What you need to do ->
Extract every line starting at the line that contains "turquoise capsule [148,139,207,181]" and ending with the final line of the data, inclusive; give only those lines, word for word.

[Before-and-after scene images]
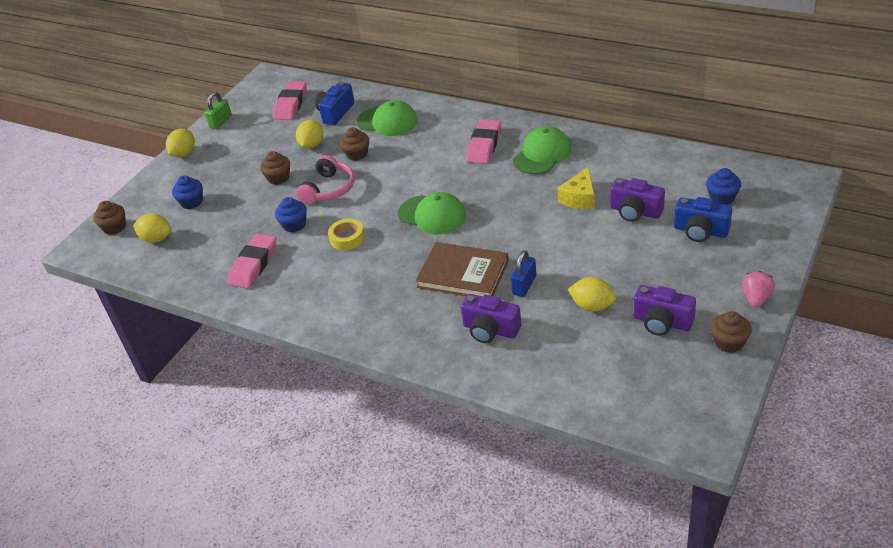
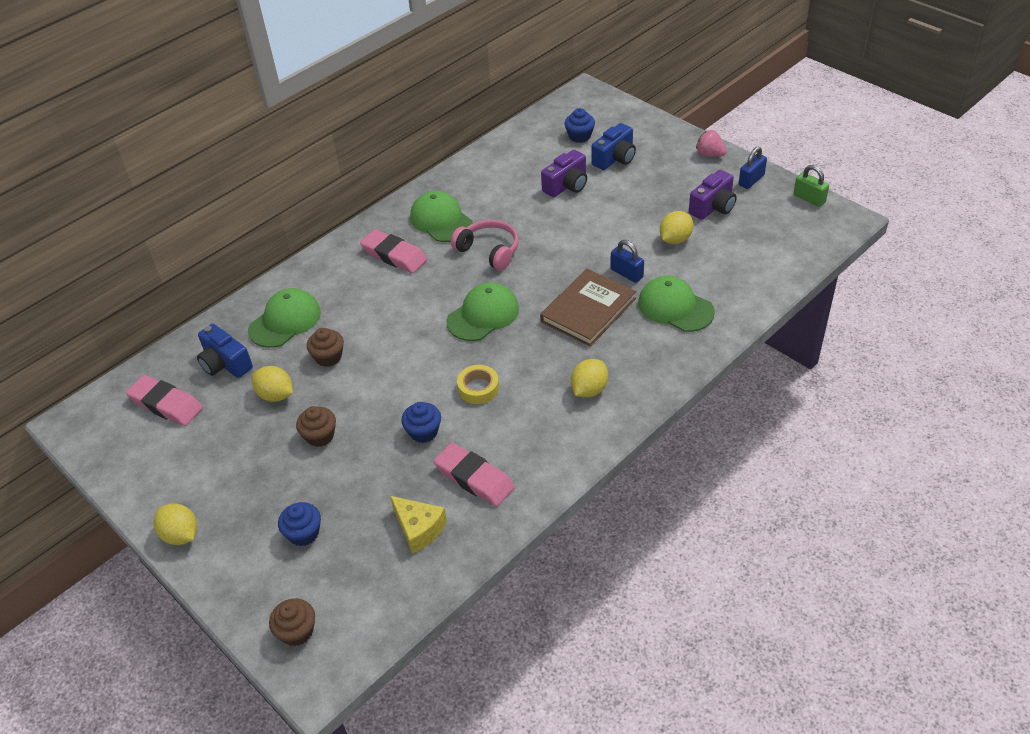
camera: 75 degrees left, 5 degrees up
yellow lemon [133,213,171,243] -> yellow lemon moved to [571,359,608,398]
green padlock [205,92,232,129] -> green padlock moved to [793,165,829,207]
pink headphones [296,155,355,205] -> pink headphones moved to [451,220,519,270]
purple camera [461,294,521,343] -> green cap [638,276,715,332]
yellow cheese [557,167,595,209] -> yellow cheese moved to [390,496,447,554]
brown cupcake [711,311,752,353] -> blue padlock [739,147,767,189]

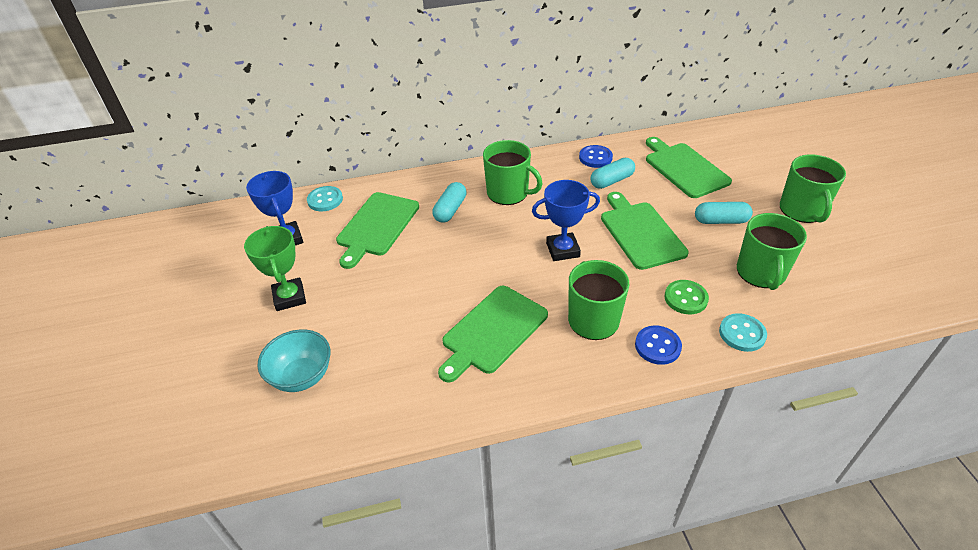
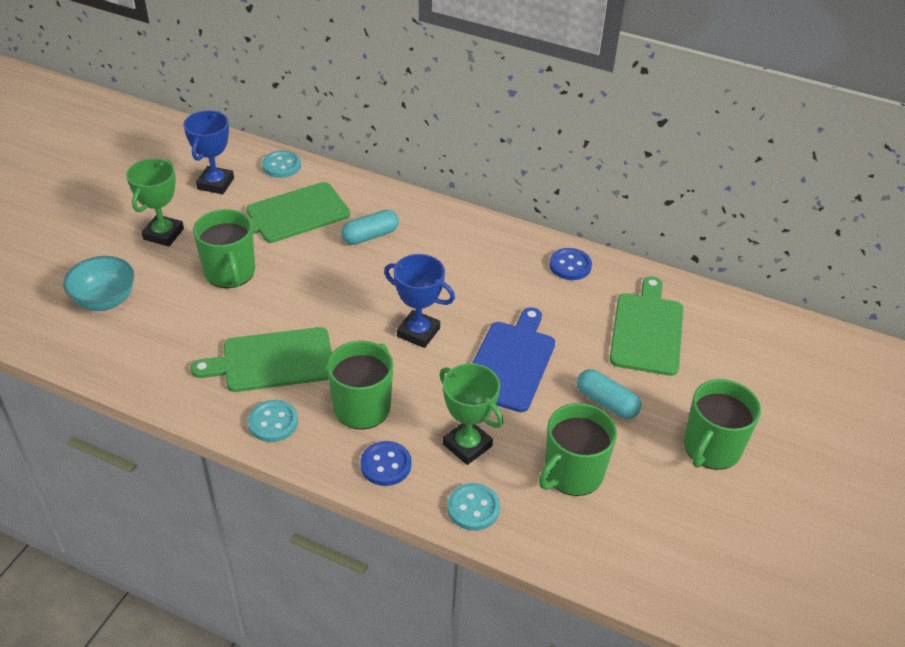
camera: 35 degrees right, 0 degrees up
green mug [483,140,543,205] -> green mug moved to [193,209,255,288]
turquoise capsule [590,158,635,189] -> none
green cutting board [601,192,689,270] -> blue cutting board [472,307,555,412]
green button [664,280,709,314] -> green trophy [439,363,503,465]
none -> turquoise button [248,400,298,442]

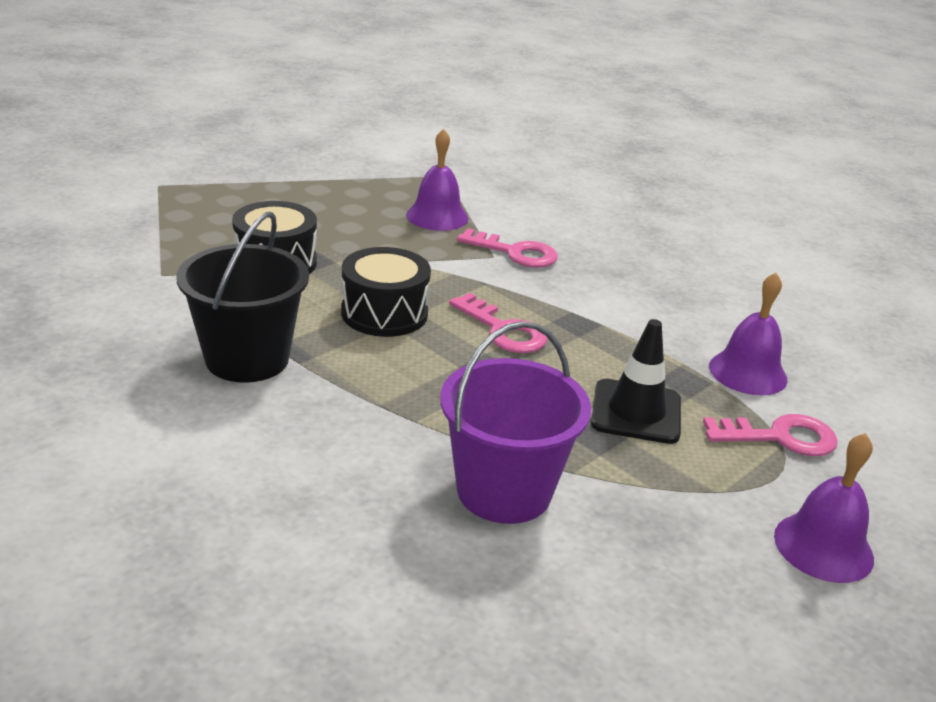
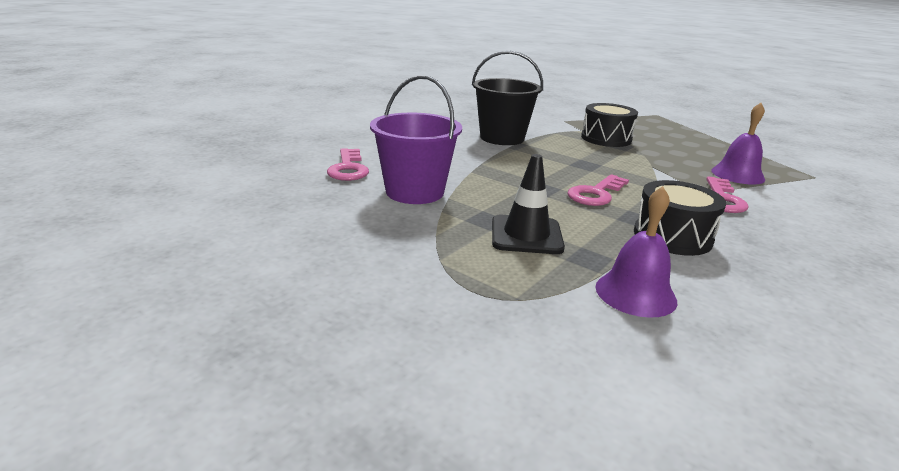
camera: 85 degrees right, 5 degrees down
black drum [341,247,431,337] -> black drum moved to [634,180,726,256]
pink key [703,414,838,456] -> pink key moved to [327,148,369,181]
purple bell [774,433,874,583] -> none

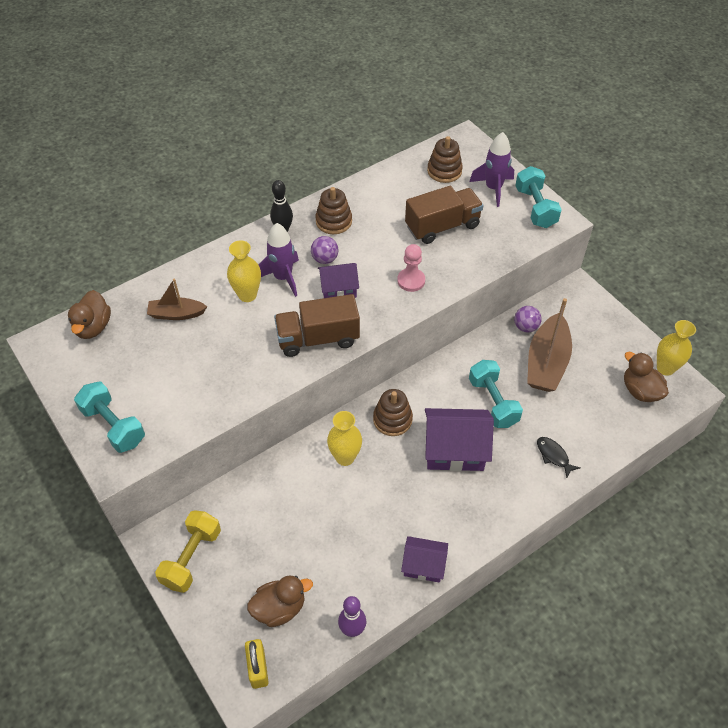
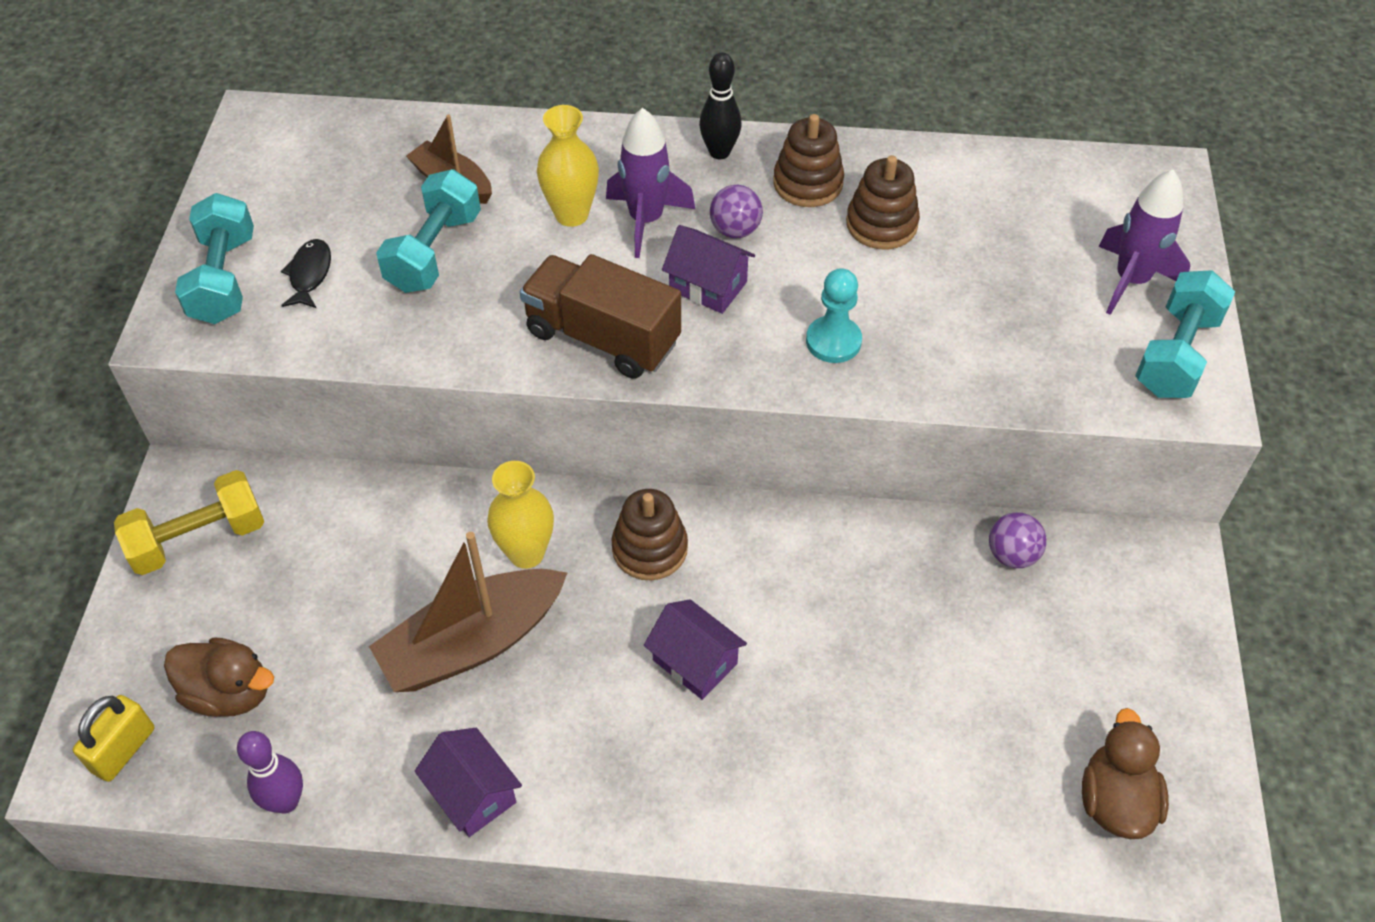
camera: 40 degrees right, 0 degrees up
brown duck [68,290,111,339] -> none
pink pawn [397,244,425,292] -> turquoise pawn [806,268,862,363]
brown truck [405,186,483,244] -> none
purple house [425,408,494,471] -> purple house [644,600,747,700], size x0.60
brown stacking toy [427,136,463,183] -> brown stacking toy moved to [846,155,920,249]
turquoise dumbbell [469,360,523,428] -> turquoise dumbbell moved to [376,169,481,293]
brown boat [527,298,572,392] -> brown boat moved to [369,532,567,692]
black fish [537,437,580,478] -> black fish moved to [281,239,331,308]
yellow vase [657,320,696,376] -> none

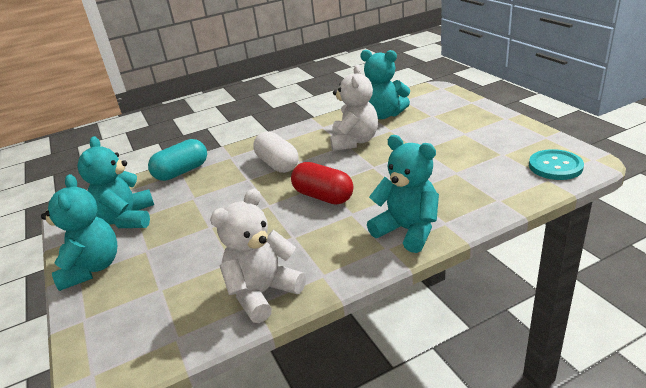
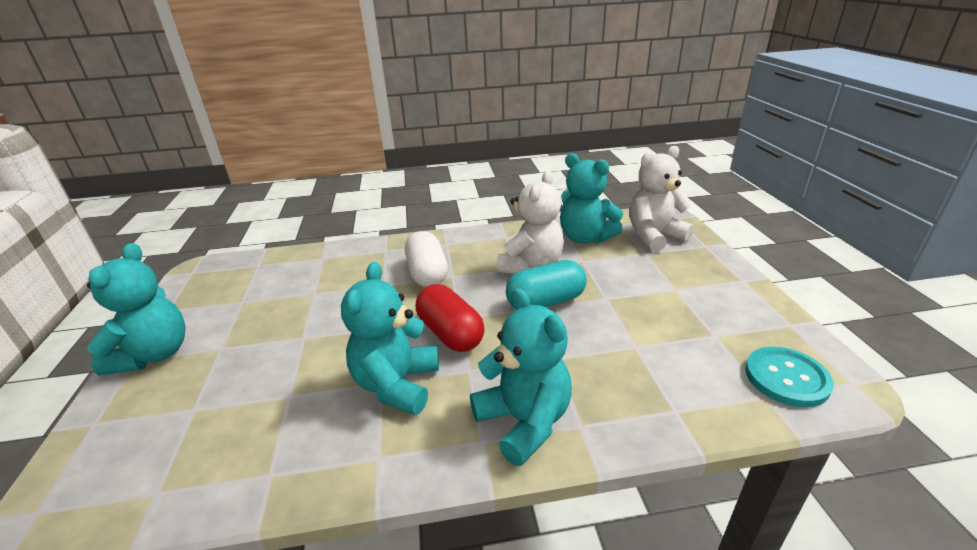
camera: 15 degrees right, 0 degrees up
turquoise teddy bear [77,136,154,228] -> turquoise teddy bear moved to [341,262,439,415]
turquoise capsule [148,139,207,181] -> turquoise capsule moved to [506,260,587,307]
white teddy bear [210,189,306,323] -> white teddy bear moved to [629,146,694,252]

Solution for this exercise ->
turquoise capsule [148,139,207,181] -> turquoise capsule moved to [506,260,587,307]
white teddy bear [210,189,306,323] -> white teddy bear moved to [629,146,694,252]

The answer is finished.